Given data START

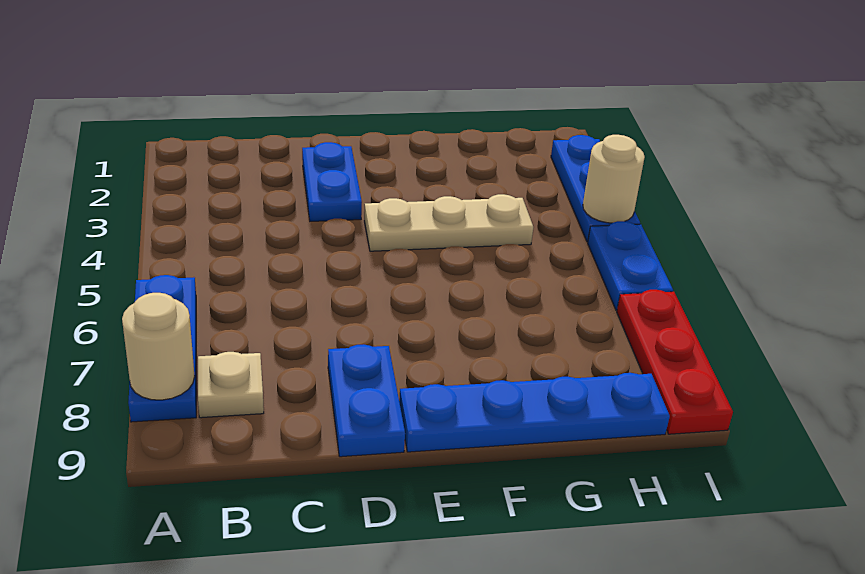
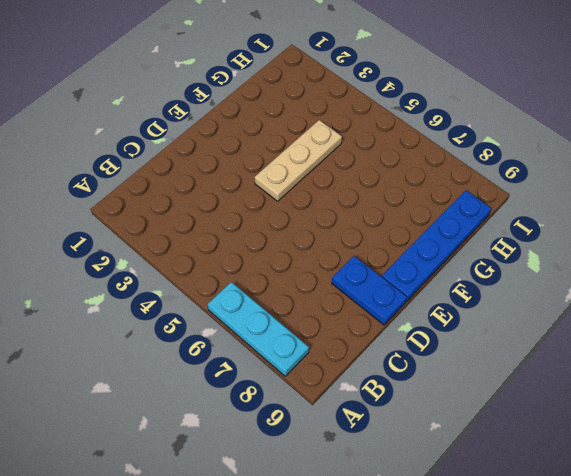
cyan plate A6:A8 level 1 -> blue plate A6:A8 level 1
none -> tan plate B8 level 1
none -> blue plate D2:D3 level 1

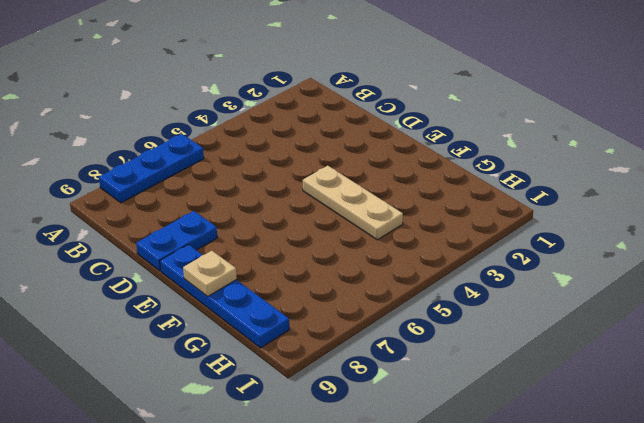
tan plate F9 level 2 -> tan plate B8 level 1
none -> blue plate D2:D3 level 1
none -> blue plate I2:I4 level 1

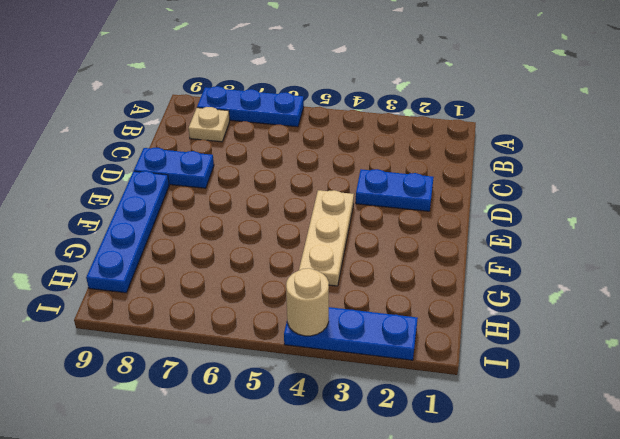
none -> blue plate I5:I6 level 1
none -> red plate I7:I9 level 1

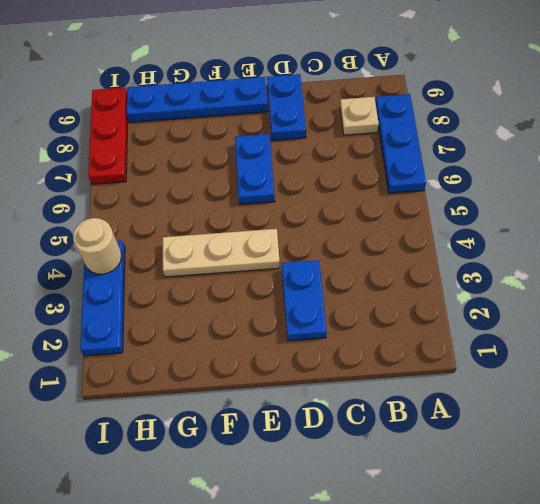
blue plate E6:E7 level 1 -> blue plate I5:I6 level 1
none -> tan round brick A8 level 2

Given data END

Work item =>
Both the line containing "tan plate F9 level 2 -> tan plate B8 level 1" and the last line of the records above belong in the exact copy, along with every line between them; pictures do not.

The completed task =>
tan plate F9 level 2 -> tan plate B8 level 1
none -> blue plate D2:D3 level 1
none -> blue plate I2:I4 level 1

none -> blue plate I5:I6 level 1
none -> red plate I7:I9 level 1

blue plate E6:E7 level 1 -> blue plate I5:I6 level 1
none -> tan round brick A8 level 2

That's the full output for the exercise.